Your objective: Go through the following data and transcribe exactly the stretch of lines from the one holding "yellow brick H11" to the one holding "white brick E9:H9", both included.

[Spatial object tracking data]
• • • • •

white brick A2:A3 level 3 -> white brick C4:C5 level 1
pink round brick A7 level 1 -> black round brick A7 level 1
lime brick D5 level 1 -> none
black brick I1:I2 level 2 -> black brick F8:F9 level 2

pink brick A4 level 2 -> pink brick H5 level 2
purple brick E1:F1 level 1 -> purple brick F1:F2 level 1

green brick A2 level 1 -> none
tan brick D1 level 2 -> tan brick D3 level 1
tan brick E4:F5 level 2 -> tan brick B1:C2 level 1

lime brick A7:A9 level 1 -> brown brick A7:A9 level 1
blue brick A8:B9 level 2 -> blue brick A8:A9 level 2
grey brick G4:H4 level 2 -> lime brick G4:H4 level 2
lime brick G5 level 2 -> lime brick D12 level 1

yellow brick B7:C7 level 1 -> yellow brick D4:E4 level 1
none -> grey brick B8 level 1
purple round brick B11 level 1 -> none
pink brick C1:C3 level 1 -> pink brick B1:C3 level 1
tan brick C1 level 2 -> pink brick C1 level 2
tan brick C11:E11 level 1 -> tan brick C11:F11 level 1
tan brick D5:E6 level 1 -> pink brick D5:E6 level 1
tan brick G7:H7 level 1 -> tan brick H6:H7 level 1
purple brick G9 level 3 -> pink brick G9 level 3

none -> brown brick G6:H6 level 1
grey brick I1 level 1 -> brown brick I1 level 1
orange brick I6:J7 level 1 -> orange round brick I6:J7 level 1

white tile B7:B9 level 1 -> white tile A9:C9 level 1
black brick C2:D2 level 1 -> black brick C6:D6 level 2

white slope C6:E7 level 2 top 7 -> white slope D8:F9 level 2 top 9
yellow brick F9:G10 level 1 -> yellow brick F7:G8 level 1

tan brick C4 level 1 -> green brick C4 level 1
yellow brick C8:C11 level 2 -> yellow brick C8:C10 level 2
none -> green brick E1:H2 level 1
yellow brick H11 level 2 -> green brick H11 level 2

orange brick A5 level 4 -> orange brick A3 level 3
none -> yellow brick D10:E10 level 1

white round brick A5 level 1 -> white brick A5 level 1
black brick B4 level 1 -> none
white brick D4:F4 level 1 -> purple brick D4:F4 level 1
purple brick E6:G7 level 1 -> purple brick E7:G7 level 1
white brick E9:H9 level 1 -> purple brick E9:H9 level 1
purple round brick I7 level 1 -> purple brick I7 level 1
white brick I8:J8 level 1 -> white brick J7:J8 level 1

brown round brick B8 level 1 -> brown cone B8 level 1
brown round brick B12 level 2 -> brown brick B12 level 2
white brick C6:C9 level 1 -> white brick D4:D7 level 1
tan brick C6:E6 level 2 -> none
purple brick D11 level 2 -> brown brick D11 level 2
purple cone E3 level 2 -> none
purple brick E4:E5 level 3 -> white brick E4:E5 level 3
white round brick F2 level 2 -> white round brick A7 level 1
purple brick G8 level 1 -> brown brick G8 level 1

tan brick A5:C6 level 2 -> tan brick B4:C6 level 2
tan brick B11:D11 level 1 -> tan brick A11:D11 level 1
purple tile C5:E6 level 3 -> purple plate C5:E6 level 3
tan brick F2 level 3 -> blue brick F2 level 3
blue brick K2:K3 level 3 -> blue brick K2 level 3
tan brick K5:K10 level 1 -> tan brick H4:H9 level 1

• • • • •

Your response:
yellow brick H11 level 2 -> green brick H11 level 2

orange brick A5 level 4 -> orange brick A3 level 3
none -> yellow brick D10:E10 level 1

white round brick A5 level 1 -> white brick A5 level 1
black brick B4 level 1 -> none
white brick D4:F4 level 1 -> purple brick D4:F4 level 1
purple brick E6:G7 level 1 -> purple brick E7:G7 level 1
white brick E9:H9 level 1 -> purple brick E9:H9 level 1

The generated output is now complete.